**Exercise directions**
An exact reproduction of all the data is needed, with no images in it.

[Entries taken from a collection]

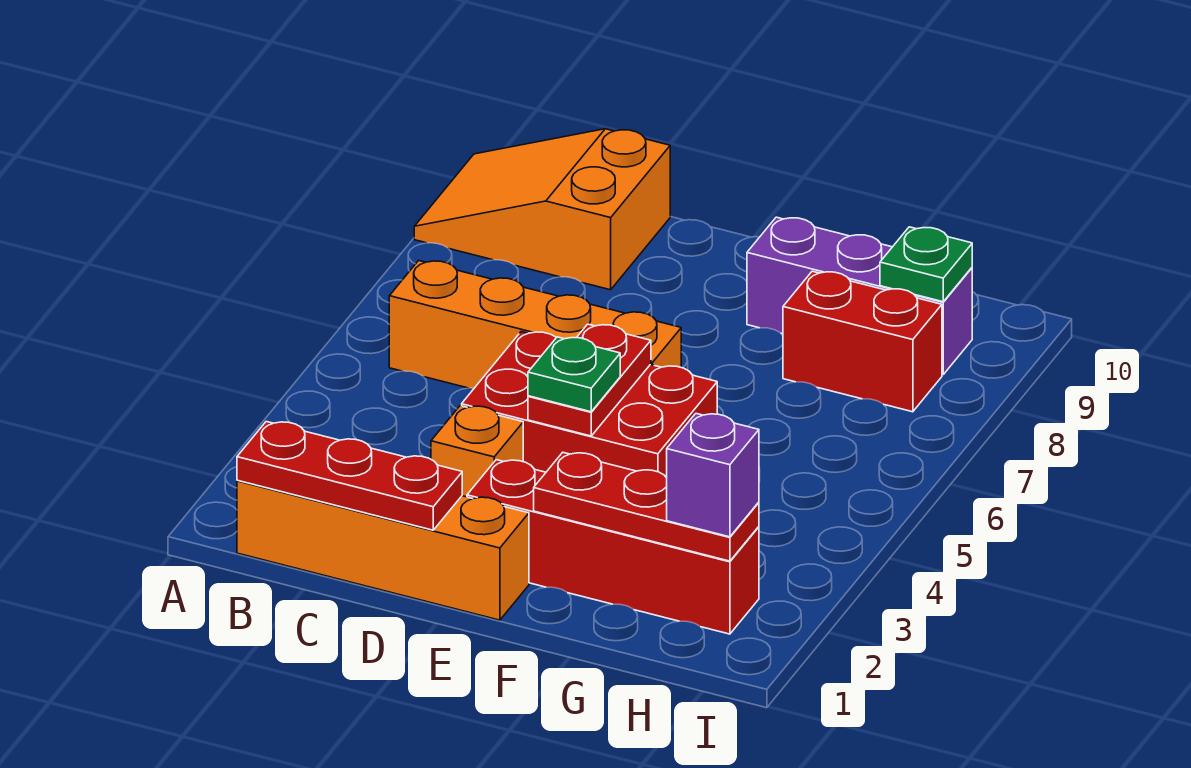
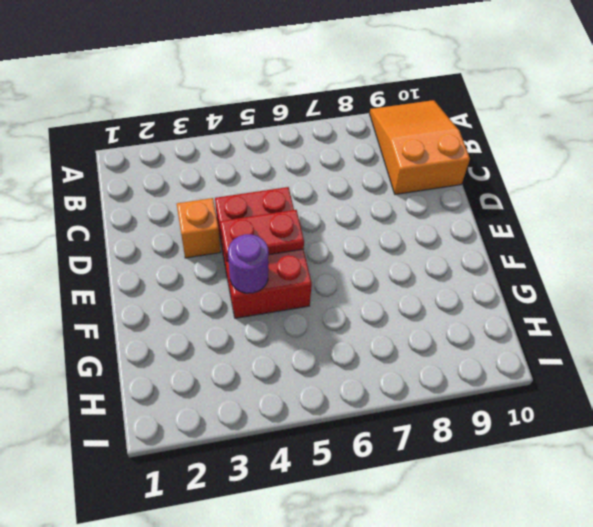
purple round brick F4 level 2 -> none
none -> orange brick B1:E1 level 1
none -> orange brick B6:E6 level 1
none -> red brick E2:H2 level 1

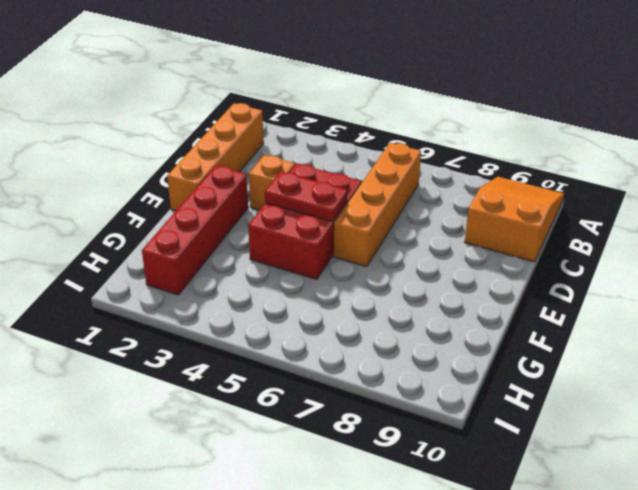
none -> purple brick F9:H9 level 1
none -> red brick G8:H8 level 1
none -> red plate B1:D1 level 2

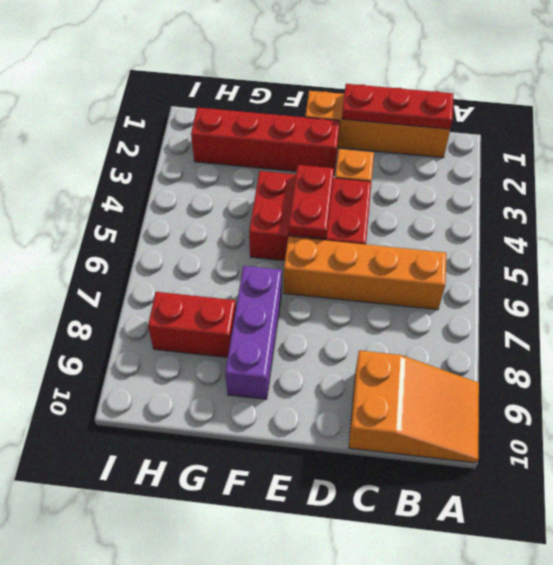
purple brick F7:F9 level 1 -> purple brick F9:H9 level 1
none -> red plate F2:H2 level 2
none -> green plate H9 level 2
none -> green plate E4 level 3

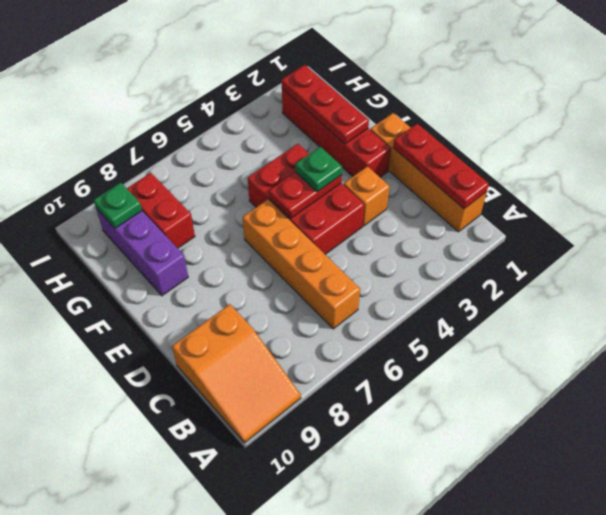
none -> purple brick H2 level 3

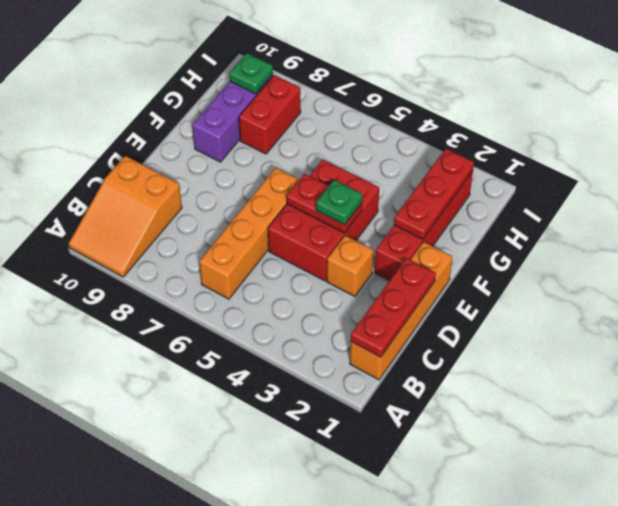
none -> purple brick H2 level 3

**Output below**
purple round brick F4 level 2 -> none
none -> orange brick B1:E1 level 1
none -> orange brick B6:E6 level 1
none -> red brick E2:H2 level 1

none -> purple brick F9:H9 level 1
none -> red brick G8:H8 level 1
none -> red plate B1:D1 level 2

purple brick F7:F9 level 1 -> purple brick F9:H9 level 1
none -> red plate F2:H2 level 2
none -> green plate H9 level 2
none -> green plate E4 level 3

none -> purple brick H2 level 3

none -> purple brick H2 level 3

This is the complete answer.